Segment Start: MATERIAL FOR THIS TASK

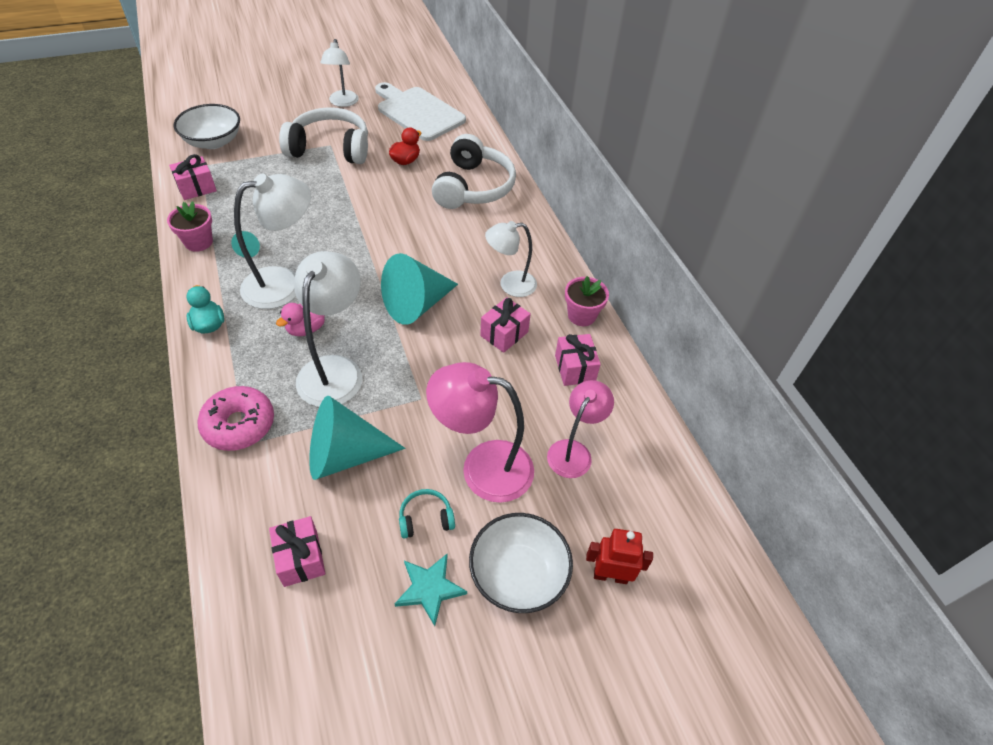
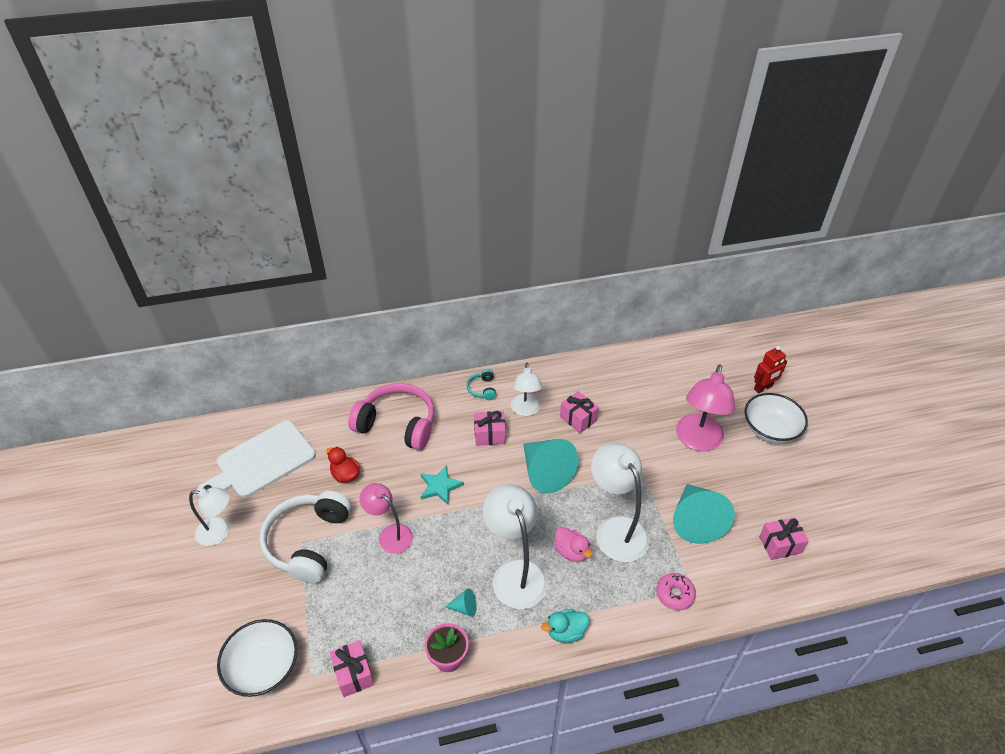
camera: 80 degrees left, 5 degrees down
pink donut [197,386,274,451] -> pink donut [656,573,696,610], size x0.66
white lamp [294,251,362,407] -> white lamp turned 45 degrees clockwise [591,443,650,562]
turquoise star [395,554,467,626] -> turquoise star moved to [421,465,464,505]
turquoise headphones [399,489,455,538] -> turquoise headphones moved to [467,369,496,400]
white headphones [432,134,516,209] -> pink headphones [348,383,434,450]
pink lamp [547,380,614,478] -> pink lamp moved to [359,483,413,554]
pink gift [555,334,601,386] -> pink gift moved to [474,411,506,446]
pink flower pot [565,276,609,326] -> none
red robot [586,529,653,584] -> red robot turned 135 degrees counterclockwise [754,346,787,394]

Segment End: MATERIAL FOR THIS TASK

→ **TASK INSTRUCTIONS**: Print each line, exactly as written, from the one that contains "pink flower pot [565,276,609,326] -> none" to the end of the data above, with both end lines included and nothing else.

→ **RESULT OF THIS EXERCISE**:
pink flower pot [565,276,609,326] -> none
red robot [586,529,653,584] -> red robot turned 135 degrees counterclockwise [754,346,787,394]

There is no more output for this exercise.